Prompt: Go through the records and report each line in which the word "none" occurs.

Provided records:
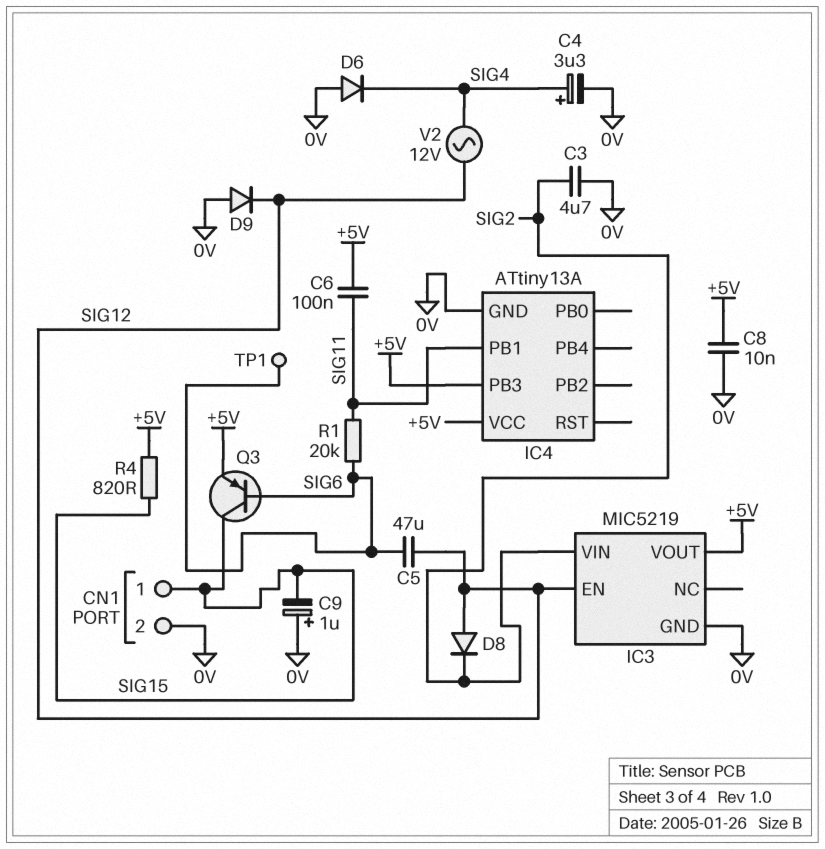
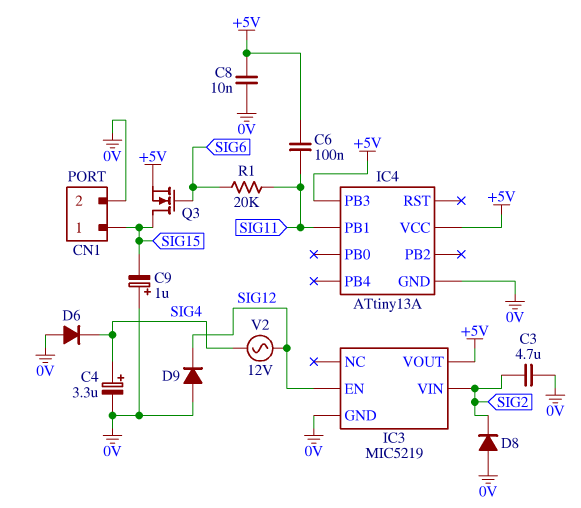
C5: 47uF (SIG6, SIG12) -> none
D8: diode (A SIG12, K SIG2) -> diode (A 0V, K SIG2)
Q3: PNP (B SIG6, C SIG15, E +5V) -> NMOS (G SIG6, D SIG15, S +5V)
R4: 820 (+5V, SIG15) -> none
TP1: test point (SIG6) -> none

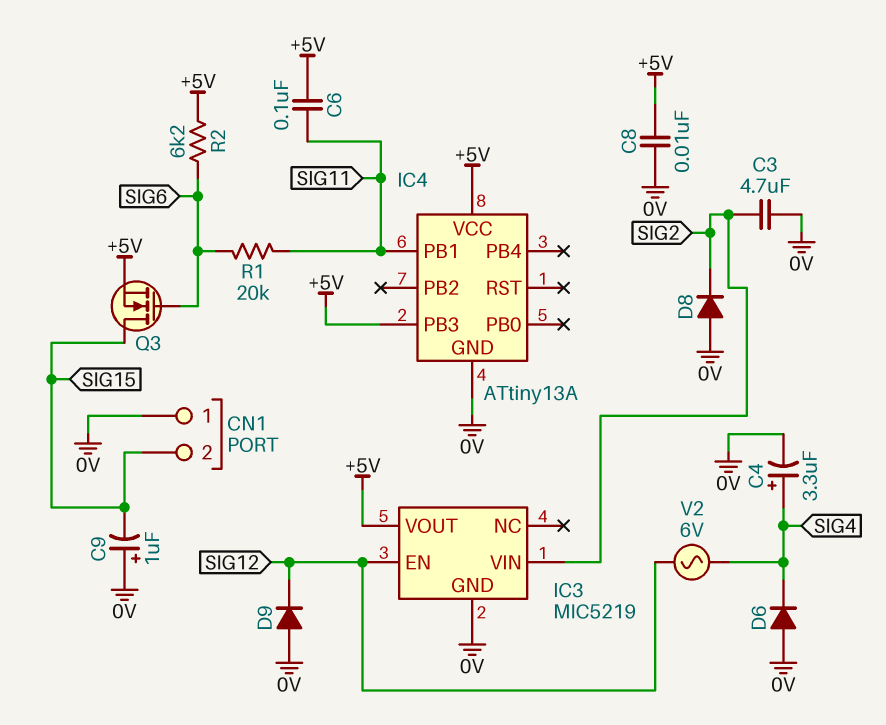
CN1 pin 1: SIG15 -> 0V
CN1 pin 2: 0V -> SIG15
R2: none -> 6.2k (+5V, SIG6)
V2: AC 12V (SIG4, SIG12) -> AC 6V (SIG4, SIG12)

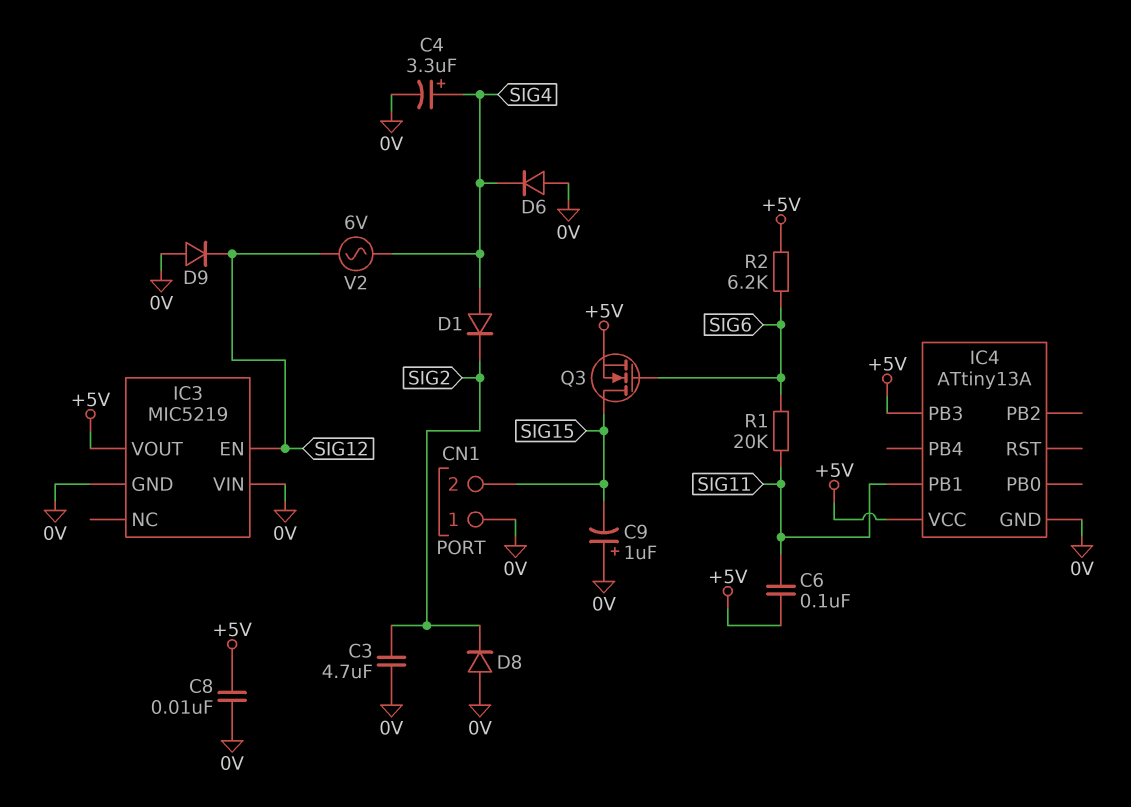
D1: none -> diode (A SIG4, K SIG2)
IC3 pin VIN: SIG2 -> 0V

Response box:
C5: 47uF (SIG6, SIG12) -> none
R4: 820 (+5V, SIG15) -> none
TP1: test point (SIG6) -> none
R2: none -> 6.2k (+5V, SIG6)
D1: none -> diode (A SIG4, K SIG2)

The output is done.